■ Your assignment
Beneath this instruction is a listing; print exactly the lines in it starting at the line that contains "BUTTON pin SIG: D3 -> D1" and going through the line that contains "AUDIO pin RX: A3 -> D6".

(Dataset Opens)

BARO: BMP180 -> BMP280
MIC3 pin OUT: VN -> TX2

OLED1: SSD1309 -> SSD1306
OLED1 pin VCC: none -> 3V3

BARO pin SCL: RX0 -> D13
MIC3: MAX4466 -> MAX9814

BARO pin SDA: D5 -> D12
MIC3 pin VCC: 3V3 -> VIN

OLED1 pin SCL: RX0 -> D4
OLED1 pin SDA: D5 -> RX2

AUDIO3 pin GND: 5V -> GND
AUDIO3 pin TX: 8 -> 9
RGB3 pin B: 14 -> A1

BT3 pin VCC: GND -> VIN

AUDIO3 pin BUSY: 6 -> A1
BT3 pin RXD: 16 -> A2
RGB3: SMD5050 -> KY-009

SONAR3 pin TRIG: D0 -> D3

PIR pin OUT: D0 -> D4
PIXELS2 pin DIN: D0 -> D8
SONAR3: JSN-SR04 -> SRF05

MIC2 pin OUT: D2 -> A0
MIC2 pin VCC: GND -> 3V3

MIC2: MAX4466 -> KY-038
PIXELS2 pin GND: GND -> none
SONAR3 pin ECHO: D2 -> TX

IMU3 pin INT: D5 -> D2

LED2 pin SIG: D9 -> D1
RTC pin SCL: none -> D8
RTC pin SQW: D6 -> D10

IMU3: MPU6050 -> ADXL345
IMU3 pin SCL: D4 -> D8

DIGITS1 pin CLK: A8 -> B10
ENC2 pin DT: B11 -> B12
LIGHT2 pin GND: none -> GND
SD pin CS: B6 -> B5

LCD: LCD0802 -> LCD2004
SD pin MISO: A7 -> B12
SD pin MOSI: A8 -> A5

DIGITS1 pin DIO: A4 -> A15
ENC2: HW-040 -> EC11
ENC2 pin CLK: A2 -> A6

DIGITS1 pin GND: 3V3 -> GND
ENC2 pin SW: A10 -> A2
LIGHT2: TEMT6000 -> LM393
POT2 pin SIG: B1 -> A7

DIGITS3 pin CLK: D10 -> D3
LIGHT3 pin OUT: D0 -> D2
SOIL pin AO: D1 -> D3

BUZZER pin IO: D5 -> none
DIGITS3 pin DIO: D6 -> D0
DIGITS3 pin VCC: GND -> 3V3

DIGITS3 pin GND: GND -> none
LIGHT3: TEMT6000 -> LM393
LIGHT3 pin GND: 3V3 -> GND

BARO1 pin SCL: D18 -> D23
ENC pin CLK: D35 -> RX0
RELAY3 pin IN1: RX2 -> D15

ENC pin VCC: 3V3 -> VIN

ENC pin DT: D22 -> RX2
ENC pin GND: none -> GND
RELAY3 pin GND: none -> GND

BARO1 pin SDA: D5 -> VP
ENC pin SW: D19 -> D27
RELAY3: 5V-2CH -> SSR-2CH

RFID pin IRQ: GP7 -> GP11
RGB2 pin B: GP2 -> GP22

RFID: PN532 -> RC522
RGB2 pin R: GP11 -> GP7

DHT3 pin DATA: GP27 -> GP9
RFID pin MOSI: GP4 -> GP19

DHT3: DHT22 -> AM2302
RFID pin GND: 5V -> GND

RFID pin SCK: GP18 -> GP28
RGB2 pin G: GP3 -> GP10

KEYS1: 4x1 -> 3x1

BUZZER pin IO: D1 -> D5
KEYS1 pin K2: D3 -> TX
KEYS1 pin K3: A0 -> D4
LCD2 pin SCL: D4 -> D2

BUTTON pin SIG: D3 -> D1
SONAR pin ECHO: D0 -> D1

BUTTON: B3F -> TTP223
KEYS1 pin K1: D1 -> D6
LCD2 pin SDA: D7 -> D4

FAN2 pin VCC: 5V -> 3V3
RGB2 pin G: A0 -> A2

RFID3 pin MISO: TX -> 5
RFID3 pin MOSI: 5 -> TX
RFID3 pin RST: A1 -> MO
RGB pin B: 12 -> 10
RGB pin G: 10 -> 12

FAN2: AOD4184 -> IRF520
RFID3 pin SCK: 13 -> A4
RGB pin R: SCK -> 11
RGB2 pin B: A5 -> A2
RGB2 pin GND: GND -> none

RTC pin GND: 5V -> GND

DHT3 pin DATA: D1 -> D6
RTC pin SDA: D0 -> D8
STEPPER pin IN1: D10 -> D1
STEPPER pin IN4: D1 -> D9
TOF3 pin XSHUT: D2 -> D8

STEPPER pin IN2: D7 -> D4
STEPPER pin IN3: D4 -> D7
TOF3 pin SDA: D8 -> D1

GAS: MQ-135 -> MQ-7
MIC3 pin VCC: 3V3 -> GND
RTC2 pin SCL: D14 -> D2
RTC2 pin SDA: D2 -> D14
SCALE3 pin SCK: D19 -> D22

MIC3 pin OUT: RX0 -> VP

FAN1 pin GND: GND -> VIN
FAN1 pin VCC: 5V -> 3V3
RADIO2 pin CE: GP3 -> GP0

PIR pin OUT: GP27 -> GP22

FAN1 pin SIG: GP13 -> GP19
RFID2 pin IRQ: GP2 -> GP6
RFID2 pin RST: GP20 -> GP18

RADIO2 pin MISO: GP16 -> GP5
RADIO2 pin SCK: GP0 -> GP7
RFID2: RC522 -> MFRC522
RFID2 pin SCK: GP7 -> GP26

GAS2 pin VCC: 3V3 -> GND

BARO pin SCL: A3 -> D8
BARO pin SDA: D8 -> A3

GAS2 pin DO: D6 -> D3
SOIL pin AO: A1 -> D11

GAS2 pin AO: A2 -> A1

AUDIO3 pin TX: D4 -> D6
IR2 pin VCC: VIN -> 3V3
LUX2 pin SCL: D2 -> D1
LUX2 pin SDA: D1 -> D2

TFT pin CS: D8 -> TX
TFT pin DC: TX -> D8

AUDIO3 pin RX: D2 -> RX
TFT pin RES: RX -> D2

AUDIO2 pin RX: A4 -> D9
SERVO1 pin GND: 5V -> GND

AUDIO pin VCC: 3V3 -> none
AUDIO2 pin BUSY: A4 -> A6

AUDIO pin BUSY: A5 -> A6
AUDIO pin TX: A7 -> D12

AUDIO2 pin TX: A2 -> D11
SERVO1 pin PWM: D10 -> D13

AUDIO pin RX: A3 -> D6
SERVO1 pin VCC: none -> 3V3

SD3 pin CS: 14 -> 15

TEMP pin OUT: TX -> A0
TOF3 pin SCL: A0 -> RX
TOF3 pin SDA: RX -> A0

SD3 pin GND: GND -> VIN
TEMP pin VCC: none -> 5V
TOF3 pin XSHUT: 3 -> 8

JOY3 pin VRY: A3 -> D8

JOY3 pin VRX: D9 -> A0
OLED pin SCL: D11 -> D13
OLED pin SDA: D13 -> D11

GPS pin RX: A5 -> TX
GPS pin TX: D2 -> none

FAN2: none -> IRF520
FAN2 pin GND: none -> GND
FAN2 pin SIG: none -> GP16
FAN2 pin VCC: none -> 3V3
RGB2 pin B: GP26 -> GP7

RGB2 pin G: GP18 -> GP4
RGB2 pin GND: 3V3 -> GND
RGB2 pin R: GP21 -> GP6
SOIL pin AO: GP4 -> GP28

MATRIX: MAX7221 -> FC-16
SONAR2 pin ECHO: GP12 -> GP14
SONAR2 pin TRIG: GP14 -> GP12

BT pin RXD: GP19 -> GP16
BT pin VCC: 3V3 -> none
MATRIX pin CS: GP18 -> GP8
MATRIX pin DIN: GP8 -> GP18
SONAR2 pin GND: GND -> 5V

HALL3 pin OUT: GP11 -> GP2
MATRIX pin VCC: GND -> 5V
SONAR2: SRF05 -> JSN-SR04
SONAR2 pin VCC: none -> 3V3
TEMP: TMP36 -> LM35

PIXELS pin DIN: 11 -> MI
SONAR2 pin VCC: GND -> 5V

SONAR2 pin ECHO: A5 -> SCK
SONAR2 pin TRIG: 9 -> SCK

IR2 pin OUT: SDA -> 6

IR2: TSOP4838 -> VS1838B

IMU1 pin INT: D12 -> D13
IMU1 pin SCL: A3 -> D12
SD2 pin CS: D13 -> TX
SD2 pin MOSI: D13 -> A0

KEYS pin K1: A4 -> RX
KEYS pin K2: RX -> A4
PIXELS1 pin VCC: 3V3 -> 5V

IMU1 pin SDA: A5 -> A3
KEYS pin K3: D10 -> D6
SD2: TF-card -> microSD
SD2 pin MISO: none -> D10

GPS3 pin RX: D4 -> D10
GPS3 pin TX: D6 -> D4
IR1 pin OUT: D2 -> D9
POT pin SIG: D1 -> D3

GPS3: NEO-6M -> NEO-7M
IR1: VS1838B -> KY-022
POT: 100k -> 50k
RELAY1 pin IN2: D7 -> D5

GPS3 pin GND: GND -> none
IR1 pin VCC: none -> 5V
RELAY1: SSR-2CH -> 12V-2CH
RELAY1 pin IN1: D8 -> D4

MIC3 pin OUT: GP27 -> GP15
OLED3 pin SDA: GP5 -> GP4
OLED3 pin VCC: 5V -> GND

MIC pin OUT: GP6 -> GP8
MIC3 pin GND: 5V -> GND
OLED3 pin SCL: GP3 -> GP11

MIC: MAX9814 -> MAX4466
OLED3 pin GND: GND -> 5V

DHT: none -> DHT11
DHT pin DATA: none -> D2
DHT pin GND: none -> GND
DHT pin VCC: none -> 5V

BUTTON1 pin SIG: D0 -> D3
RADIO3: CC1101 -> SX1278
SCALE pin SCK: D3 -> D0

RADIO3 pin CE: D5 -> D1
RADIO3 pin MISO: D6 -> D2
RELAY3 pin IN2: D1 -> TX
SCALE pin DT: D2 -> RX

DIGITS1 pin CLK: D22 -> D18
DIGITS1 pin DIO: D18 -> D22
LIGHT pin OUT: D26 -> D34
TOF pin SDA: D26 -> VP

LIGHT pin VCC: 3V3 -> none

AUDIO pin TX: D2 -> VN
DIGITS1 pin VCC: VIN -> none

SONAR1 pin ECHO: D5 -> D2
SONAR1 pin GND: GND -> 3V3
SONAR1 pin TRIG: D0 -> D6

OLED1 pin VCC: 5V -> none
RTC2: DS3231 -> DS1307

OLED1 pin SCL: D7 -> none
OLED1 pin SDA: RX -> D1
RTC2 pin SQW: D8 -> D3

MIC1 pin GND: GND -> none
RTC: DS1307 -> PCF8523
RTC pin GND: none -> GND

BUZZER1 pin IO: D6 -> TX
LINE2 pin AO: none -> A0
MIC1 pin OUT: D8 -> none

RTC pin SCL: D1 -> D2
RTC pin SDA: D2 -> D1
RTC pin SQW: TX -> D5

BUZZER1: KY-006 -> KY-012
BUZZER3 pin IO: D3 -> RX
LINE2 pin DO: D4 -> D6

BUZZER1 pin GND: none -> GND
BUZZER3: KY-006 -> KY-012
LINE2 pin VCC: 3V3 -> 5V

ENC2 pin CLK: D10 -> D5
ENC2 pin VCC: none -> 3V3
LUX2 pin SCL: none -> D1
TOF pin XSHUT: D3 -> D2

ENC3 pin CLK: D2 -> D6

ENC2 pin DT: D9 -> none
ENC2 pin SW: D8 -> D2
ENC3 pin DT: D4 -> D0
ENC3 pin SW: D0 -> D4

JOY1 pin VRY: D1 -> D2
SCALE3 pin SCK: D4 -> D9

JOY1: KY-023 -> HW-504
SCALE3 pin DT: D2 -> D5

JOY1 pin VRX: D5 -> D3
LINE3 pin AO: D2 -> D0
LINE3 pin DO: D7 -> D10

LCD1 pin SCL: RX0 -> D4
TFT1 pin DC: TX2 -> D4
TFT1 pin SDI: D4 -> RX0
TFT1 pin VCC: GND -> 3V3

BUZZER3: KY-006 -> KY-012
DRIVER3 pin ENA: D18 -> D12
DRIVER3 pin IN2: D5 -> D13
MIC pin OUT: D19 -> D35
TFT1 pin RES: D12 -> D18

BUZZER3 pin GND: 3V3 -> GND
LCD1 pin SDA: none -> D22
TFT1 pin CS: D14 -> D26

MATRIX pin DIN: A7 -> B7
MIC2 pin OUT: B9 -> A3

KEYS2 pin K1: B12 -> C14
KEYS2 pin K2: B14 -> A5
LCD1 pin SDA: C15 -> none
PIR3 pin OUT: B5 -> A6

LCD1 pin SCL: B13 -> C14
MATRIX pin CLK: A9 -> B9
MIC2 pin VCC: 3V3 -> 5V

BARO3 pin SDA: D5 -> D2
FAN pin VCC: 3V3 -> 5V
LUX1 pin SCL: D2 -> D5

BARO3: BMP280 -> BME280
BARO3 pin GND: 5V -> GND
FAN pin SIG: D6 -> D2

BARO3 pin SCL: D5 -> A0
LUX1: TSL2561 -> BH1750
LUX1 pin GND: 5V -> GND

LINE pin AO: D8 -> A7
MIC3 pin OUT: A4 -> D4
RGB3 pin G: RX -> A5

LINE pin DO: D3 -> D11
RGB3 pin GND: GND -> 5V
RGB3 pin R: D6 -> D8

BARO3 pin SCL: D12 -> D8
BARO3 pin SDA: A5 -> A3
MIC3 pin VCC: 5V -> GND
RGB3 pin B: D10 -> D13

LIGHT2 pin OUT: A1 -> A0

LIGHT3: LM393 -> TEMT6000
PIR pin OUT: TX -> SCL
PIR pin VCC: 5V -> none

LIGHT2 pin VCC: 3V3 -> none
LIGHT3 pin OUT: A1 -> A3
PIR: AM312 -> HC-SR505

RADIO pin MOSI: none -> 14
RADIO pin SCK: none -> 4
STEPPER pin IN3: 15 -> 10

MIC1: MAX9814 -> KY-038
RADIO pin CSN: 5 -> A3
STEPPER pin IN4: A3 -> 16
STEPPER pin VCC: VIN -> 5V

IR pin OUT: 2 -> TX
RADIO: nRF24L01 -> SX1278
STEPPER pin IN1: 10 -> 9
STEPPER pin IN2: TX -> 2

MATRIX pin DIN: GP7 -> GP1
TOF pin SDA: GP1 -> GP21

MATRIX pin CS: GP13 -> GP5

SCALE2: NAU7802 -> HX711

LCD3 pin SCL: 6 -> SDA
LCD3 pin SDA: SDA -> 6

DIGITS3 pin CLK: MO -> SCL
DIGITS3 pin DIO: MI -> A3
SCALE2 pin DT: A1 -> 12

(Dataset Closes)

■ Solution for this exercise
BUTTON pin SIG: D3 -> D1
SONAR pin ECHO: D0 -> D1

BUTTON: B3F -> TTP223
KEYS1 pin K1: D1 -> D6
LCD2 pin SDA: D7 -> D4

FAN2 pin VCC: 5V -> 3V3
RGB2 pin G: A0 -> A2

RFID3 pin MISO: TX -> 5
RFID3 pin MOSI: 5 -> TX
RFID3 pin RST: A1 -> MO
RGB pin B: 12 -> 10
RGB pin G: 10 -> 12

FAN2: AOD4184 -> IRF520
RFID3 pin SCK: 13 -> A4
RGB pin R: SCK -> 11
RGB2 pin B: A5 -> A2
RGB2 pin GND: GND -> none

RTC pin GND: 5V -> GND

DHT3 pin DATA: D1 -> D6
RTC pin SDA: D0 -> D8
STEPPER pin IN1: D10 -> D1
STEPPER pin IN4: D1 -> D9
TOF3 pin XSHUT: D2 -> D8

STEPPER pin IN2: D7 -> D4
STEPPER pin IN3: D4 -> D7
TOF3 pin SDA: D8 -> D1

GAS: MQ-135 -> MQ-7
MIC3 pin VCC: 3V3 -> GND
RTC2 pin SCL: D14 -> D2
RTC2 pin SDA: D2 -> D14
SCALE3 pin SCK: D19 -> D22

MIC3 pin OUT: RX0 -> VP

FAN1 pin GND: GND -> VIN
FAN1 pin VCC: 5V -> 3V3
RADIO2 pin CE: GP3 -> GP0

PIR pin OUT: GP27 -> GP22

FAN1 pin SIG: GP13 -> GP19
RFID2 pin IRQ: GP2 -> GP6
RFID2 pin RST: GP20 -> GP18

RADIO2 pin MISO: GP16 -> GP5
RADIO2 pin SCK: GP0 -> GP7
RFID2: RC522 -> MFRC522
RFID2 pin SCK: GP7 -> GP26

GAS2 pin VCC: 3V3 -> GND

BARO pin SCL: A3 -> D8
BARO pin SDA: D8 -> A3

GAS2 pin DO: D6 -> D3
SOIL pin AO: A1 -> D11

GAS2 pin AO: A2 -> A1

AUDIO3 pin TX: D4 -> D6
IR2 pin VCC: VIN -> 3V3
LUX2 pin SCL: D2 -> D1
LUX2 pin SDA: D1 -> D2

TFT pin CS: D8 -> TX
TFT pin DC: TX -> D8

AUDIO3 pin RX: D2 -> RX
TFT pin RES: RX -> D2

AUDIO2 pin RX: A4 -> D9
SERVO1 pin GND: 5V -> GND

AUDIO pin VCC: 3V3 -> none
AUDIO2 pin BUSY: A4 -> A6

AUDIO pin BUSY: A5 -> A6
AUDIO pin TX: A7 -> D12

AUDIO2 pin TX: A2 -> D11
SERVO1 pin PWM: D10 -> D13

AUDIO pin RX: A3 -> D6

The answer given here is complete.